*What to produce*. Extract every line of the entries below that contains the string "kern". Matching is case-sensitive.

--- Data for the task ---

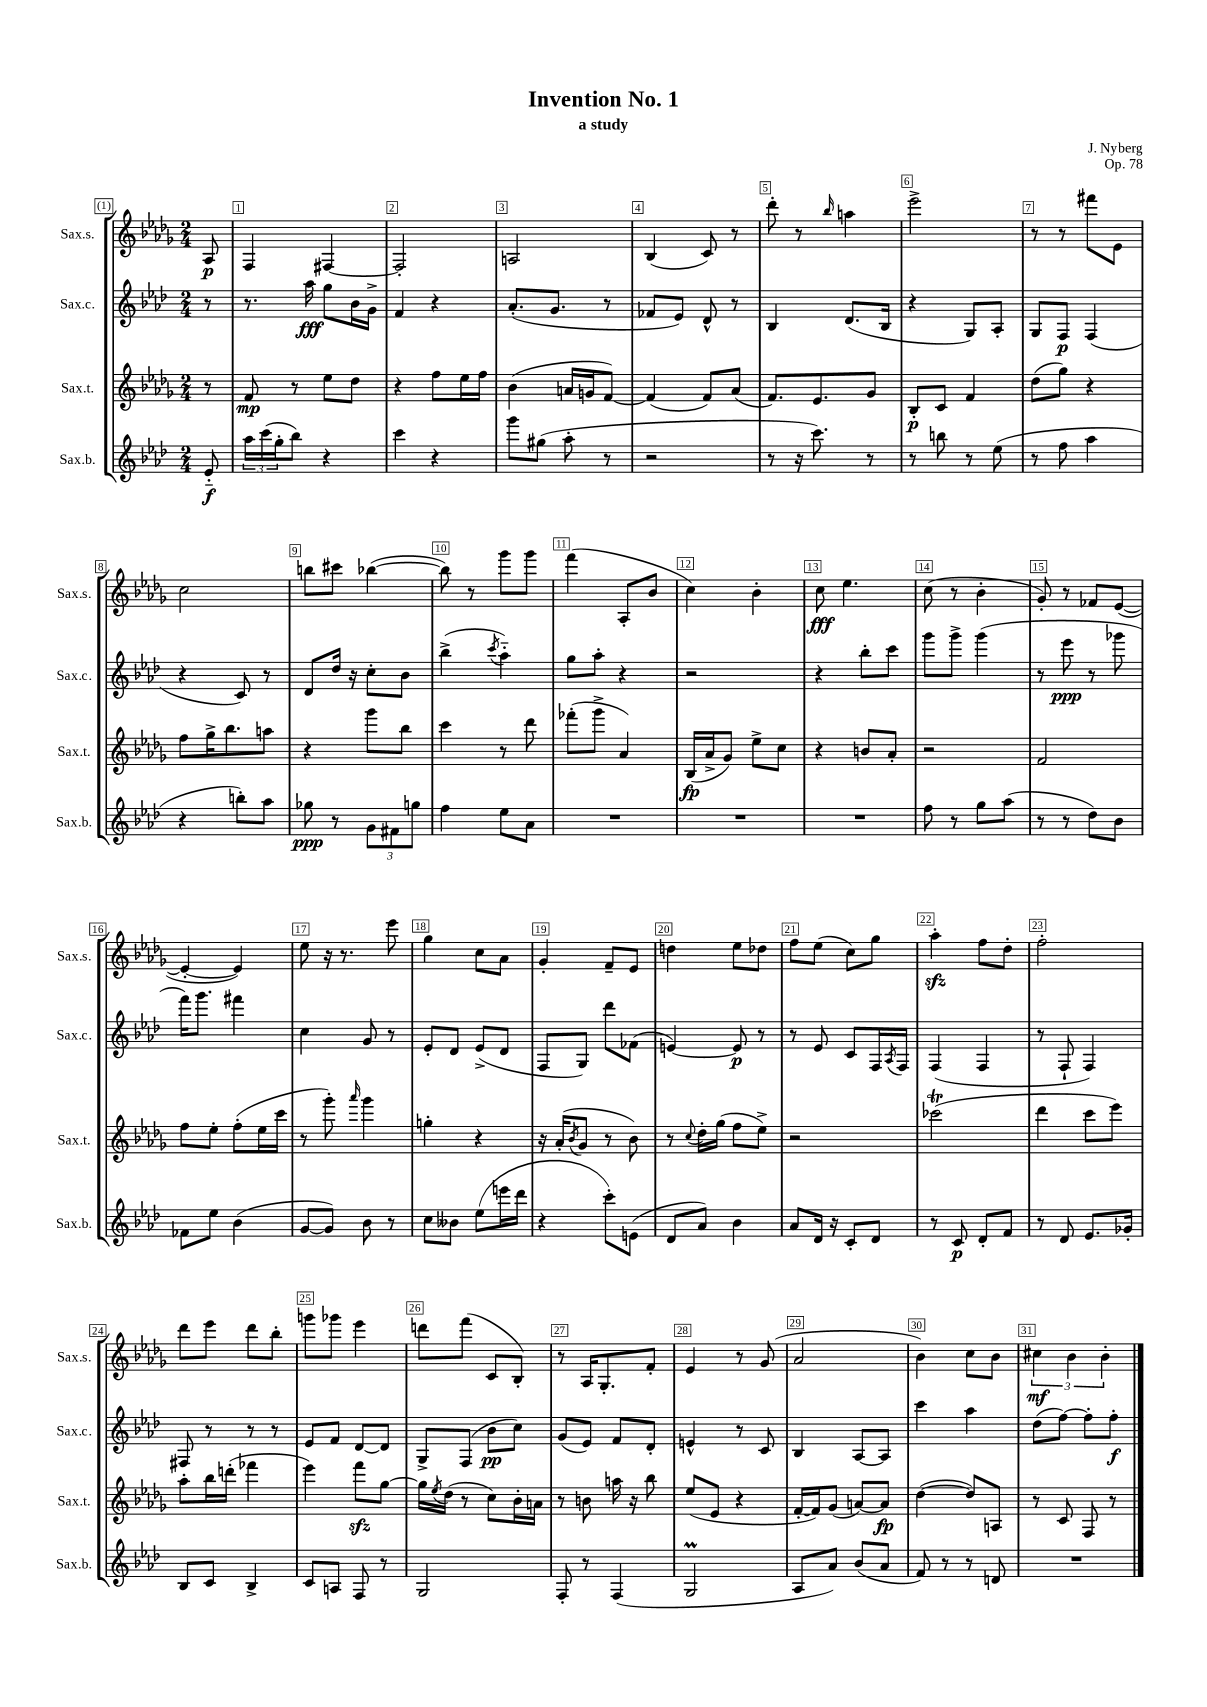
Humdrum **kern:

**kern	**dynam	**kern	**dynam	**kern	**dynam	**kern	**dynam
*part4	*part4	*part3	*part3	*part2	*part2	*part1	*part1
*staff4	*staff4	*staff3	*staff3	*staff2	*staff2	*staff1	*staff1
*I"Sax.b.	*	*I"Sax.t.	*	*I"Sax.c.	*	*I"Sax.s.	*
*I'Sax.b.	*	*I'Sax.t.	*	*I'Sax.c.	*	*I'Sax.s.	*
*clefG2	*	*clefG2	*	*clefG2	*	*clefG2	*
*k[b-e-a-d-]	*	*k[b-e-a-d-g-]	*	*k[b-e-a-d-]	*	*k[b-e-a-d-g-]	*
*M2/4	*	*M2/4	*	*M2/4	*	*M2/4	*
=	=	=	=	=	=	=	=
8e-/	f	8r	.	8r	.	8A-/	p
=1	=1	=1	=1	=1	=1	=1	=1
24aa-\LL	.	8f/	mp	8.r	.	4F/	.
(24ccc\	.	.	.	.	.	.	.
24gg'\J	.	.	.	.	.	.	.
8bb-\J)	.	8r	.	.	.	.	.
.	.	.	.	16aa-\	fff	.	.
4r	.	8ee-\L	.	8gg\L	.	[4F#X/	.
.	.	8dd-\J	.	16b-\L	.	.	.
.	.	.	.	16g^\JJ	.	.	.
=2	=2	=2	=2	=2	=2	=2	=2
4ccc\	.	4r	.	4f/	.	2F#'/]	.
4r	.	8ff\L	.	4r	.	.	.
.	.	16ee-\L	.	.	.	.	.
.	.	16ff\JJ	.	.	.	.	.
=3	=3	=3	=3	=3	=3	=3	=3
8ggg\L	.	(4b-\	.	(8.a-'/L	.	2An/	.
(8gg#X\J	.	.	.	.	.	.	.
.	.	.	.	8.g/J	.	.	.
8aa-'\	.	16an/LL	.	.	.	.	.
.	.	16gn/J	.	.	.	.	.
8r	.	[8f/J)	.	8r	.	.	.
=4	=4	=4	=4	=4	=4	=4	=4
2r	.	(4f/]	.	8f-X/L	.	(4B-/	.
.	.	.	.	8e-/J)	.	.	.
.	.	8f/L)	.	8d-^^/	.	8c/)	.
.	.	(8a-/J	.	8r	.	8r	.
=5	=5	=5	=5	=5	=5	=5	=5
8r	.	8.f/L)	.	4B-/	.	8ddd-'\	.
16r	.	.	.	.	.	8r	.
8.ccc\)	.	8.e-/	.	.	.	.	.
.	.	.	.	.	.	16qqbb-/	.
.	.	.	.	(8.d-/L	.	4aan\	.
8r	.	8g-/J	.	.	.	.	.
.	.	.	.	16B-/Jk	.	.	.
=6	=6	=6	=6	=6	=6	=6	=6
8r	.	8B-'/L	p	4r	.	2eee-^\	.
8bbn\	.	8c/J	.	.	.	.	.
8r	.	4f/	.	8G/L)	.	.	.
(8ee-\	.	.	.	8A-'/J	.	.	.
=7	=7	=7	=7	=7	=7	=7	=7
8r	.	(8dd-\L	.	8G/L	.	8r	.
8ff\	.	8gg-\J)	.	8F/J	p	8r	.
4aa-\	.	4r	.	(4F/	.	8fff#X\L	.
.	.	.	.	.	.	8e-\J	.
!!LO:LB:g=z
=8	=8	=8	=8	=8	=8	=8	=8
4r	.	8ff\L	.	4r	.	2cc\	.
.	.	16gg-^\K	.	.	.	.	.
.	.	8.bb-\	.	.	.	.	.
8bbn'\L)	.	.	.	8c/)	.	.	.
8aa-\J	.	8aan\J	.	8r	.	.	.
=9	=9	=9	=9	=9	=9	=9	=9
8gg-X\	ppp	4r	.	8d-/L	.	8bbn\L	.
8r	.	.	.	16dd-/Jk	.	8ccc#X\J	.
.	.	.	.	16r	.	.	.
12g\L	.	8ggg-\L	.	8cc'\L	.	([4bb-X\	.
12f#X\	.	.	.	.	.	.	.
.	.	8bb-\J	.	8b-\J	.	.	.
12ggn\J	.	.	.	.	.	.	.
=10	=10	=10	=10	=10	=10	=10	=10
4ff\	.	4ccc\	.	(4bb-^\	.	8bb-\])	.
.	.	.	.	.	.	8r	.
.	.	.	.	8qccc/	.	.	.
8ee-\L	.	8r	.	4aa-\)	.	8ggg-\L	.
8a-\J	.	8ddd-\	.	.	.	8ggg-\J	.
=11	=11	=11	=11	=11	=11	=11	=11
2r	.	(8fff-X'\L	.	8gg\L	.	(4fff\	.
.	.	8ggg-^\J	.	8aa-'\J	.	.	.
.	.	4a-/)	.	4r	.	8A-'/L	.
.	.	.	.	.	.	8b-/J	.
=12	=12	=12	=12	=12	=12	=12	=12
2r	.	(16B-/LL	fp	2r	.	4cc\)	.
.	.	16a-^/J	.	.	.	.	.
.	.	8g-/J)	.	.	.	.	.
.	.	8ee-^\L	.	.	.	4b-'\	.
.	.	8cc\J	.	.	.	.	.
=13	=13	=13	=13	=13	=13	=13	=13
2r	.	4r	.	4r	.	8cc\	fff
.	.	.	.	.	.	4.ee-\	.
.	.	8bn/L	.	8bb-'\L	.	.	.
.	.	8a-'/J	.	8ccc\J	.	.	.
=14	=14	=14	=14	=14	=14	=14	=14
8ff\	.	2r	.	8ggg\L	.	(8cc\	.
8r	.	.	.	8ggg^\J	.	8r	.
8gg\L	.	.	.	(4ggg\	.	4b-'\	.
(8aa-\J	.	.	.	.	.	.	.
=15	=15	=15	=15	=15	=15	=15	=15
8r	.	2f/	.	8r	.	8g-'/)	.
8r	.	.	.	8eee-\	ppp	8r	.
8dd-\L)	.	.	.	8r	.	8f-X/L	.
8b-\J	.	.	.	8ggg-X\	.	([8e-/J	.
!!LO:LB:g=z
=16	=16	=16	=16	=16	=16	=16	=16
8f-X\L	.	8ff\L	.	16fff\KL)	.	4e-'/_	.
.	.	.	.	8.ggg\J	.	.	.
8ee-\J	.	8ee-'\J	.	.	.	.	.
(4b-\	.	(8ff'\L	.	4fff#X\	.	4e-/])	.
.	.	16ee-\L	.	.	.	.	.
.	.	16ccc\JJ	.	.	.	.	.
=17	=17	=17	=17	=17	=17	=17	=17
[8g/L	.	8r	.	4cc\	.	8ee-\	.
8g/J])	.	8ggg-'\)	.	.	.	16r	.
.	.	.	.	.	.	8.r	.
.	.	16qqaaa-/	.	.	.	.	.
8b-\	.	4ggg-\	.	8g/	.	.	.
8r	.	.	.	8r	.	8eee-\	.
=18	=18	=18	=18	=18	=18	=18	=18
8cc\L	.	4ggn'\	.	8e-'/L	.	4gg-\	.
8b--X\J	.	.	.	8d-/J	.	.	.
(8ee-\L	.	4r	.	(8e-^/L	.	8cc\L	.
16eeen\L	.	.	.	8d-/J	.	8a-\J	.
16ddd-\JJ	.	.	.	.	.	.	.
=19	=19	=19	=19	=19	=19	=19	=19
4r	.	16r	.	8F/L	.	4g-'/	.
.	.	(16a-'/KL	.	.	.	.	.
.	.	8qb-/	.	.	.	.	.
.	.	8g-/J	.	8G/J)	.	.	.
8ccc'\L)	.	8r	.	8ddd-\L	.	8f~/L	.
(8en\J	.	8b-\)	.	(8f-X\J	.	8e-/J	.
=20	=20	=20	=20	=20	=20	=20	=20
8d-/L	.	8r	.	[4en/)	.	4ddn\	.
.	.	8qqcc/	.	.	.	.	.
8a-/J)	.	16dd-'\LL	.	.	.	.	.
.	.	(16gg-\JJ	.	.	.	.	.
4b-\	.	8ff\L	.	8e/]	p	8ee-\L	.
.	.	8ee-^\J)	.	8r	.	8dd-X\J	.
=21	=21	=21	=21	=21	=21	=21	=21
8a-/L	.	2r	.	8r	.	8ff\L	.
16d-/Jk	.	.	.	8e-/	.	(8ee-\J	.
16r	.	.	.	.	.	.	.
8c'/L	.	.	.	8c/L	.	8cc\L)	.
8d-/J	.	.	.	16F/L	.	8gg-\J	.
.	.	.	.	8qA-/	.	.	.
.	.	.	.	16F/JJ	.	.	.
=22	=22	=22	=22	=22	=22	=22	=22
8r	.	(2ccc-XT\	.	(4F/	.	4aa-zz'\	.
8c/	p	.	.	.	.	.	.
8d-'/L	.	.	.	4F/	.	8ff\L	.
8f/J	.	.	.	.	.	8dd-'\J	.
=23	=23	=23	=23	=23	=23	=23	=23
8r	.	4ddd-\	.	8r	.	2ff'\	.
8d-/	.	.	.	8F`/	.	.	.
8.e-/L	.	8ccc\L	.	4F/)	.	.	.
.	.	8eee-\J)	.	.	.	.	.
16g-X'/Jk	.	.	.	.	.	.	.
!!LO:LB:g=z
=24	=24	=24	=24	=24	=24	=24	=24
8B-/L	.	8aa-'\L	.	8F#X/	.	8ddd-\L	.
8c/J	.	16bb-\L	.	8r	.	8eee-\J	.
.	.	(16dddn'\JJ	.	.	.	.	.
4B-^/	.	4fff-X\	.	8r	.	8ddd-\L	.
.	.	.	.	8r	.	8bb-'\J	.
=25	=25	=25	=25	=25	=25	=25	=25
8c/L	.	4eee-\)	.	8e-/L	.	8gggn\L	.
8An/J	.	.	.	8f/J	.	8ggg-X\J	.
8F/	.	8fffzz\L	.	[8d-/L	.	4eee-\	.
8r	.	[8gg-\J	.	8d-/J]	.	.	.
=26	=26	=26	=26	=26	=26	=26	=26
2G/	.	16gg-\LL]	.	8G^/L	.	8dddn\L	.
.	.	8qee-/	.	.	.	.	.
.	.	(16dd-\JJ	.	.	.	.	.
.	.	8r	.	(8F/J	.	(8fff\J	.
.	.	8cc\L)	.	8b-\L	pp	8c/L	.
.	.	16b-'\L	.	8cc\J)	.	8B-'/J)	.
.	.	16an\JJ	.	.	.	.	.
=27	=27	=27	=27	=27	=27	=27	=27
8F'/	.	8r	.	(8g/L	.	8r	.
8r	.	8bn\	.	8e-/J)	.	16A-/KL	.
.	.	.	.	.	.	8.G-'/	.
(4F/	.	16aan\	.	8f/L	.	.	.
.	.	16r	.	.	.	.	.
.	.	8bb-\	.	8d-'/J	.	8f'/J	.
=28	=28	=28	=28	=28	=28	=28	=28
2Gm/	.	(8ee-/L	.	4en^^/	.	4e-/	.
.	.	8e-/J	.	.	.	.	.
.	.	4r	.	8r	.	8r	.
.	.	.	.	8c/	.	(8g-/	.
=29	=29	=29	=29	=29	=29	=29	=29
8A-/L	.	[16f'/LL	.	4B-/	.	2a-/	.
.	.	16f/J])	.	.	.	.	.
8a-/J)	.	(8g-/J	.	.	.	.	.
(8b-/L	.	[8an/L)	.	[8A-/L	.	.	.
8a-/J	.	8a/J]	fp	8A-/J]	.	.	.
=30	=30	=30	=30	=30	=30	=30	=30
8f/)	.	([4dd-\	.	4ccc\	.	4b-\)	.
8r	.	.	.	.	.	.	.
8r	.	8dd-/L])	.	4aa-\	.	8cc\L	.
8dn/	.	8An/J	.	.	.	8b-\J	.
=31	=31	=31	=31	=31	=31	=31	=31
2r	.	8r	.	(8dd-\L	.	6cc#X\	mf
.	.	8c/	.	[8ff\J)	.	.	.
.	.	.	.	.	.	6b-\	.
.	.	8F/	.	8ff'\L]	.	.	.
.	.	.	.	.	.	6b-'\	.
.	.	8r	.	8ff'\J	f	.	.
==	==	==	==	==	==	==	==
*-	*-	*-	*-	*-	*-	*-	*-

---

*Completed exercise*.
Humdrum **kern:
**kern	**dynam	**kern	**dynam	**kern	**dynam	**kern	**dynam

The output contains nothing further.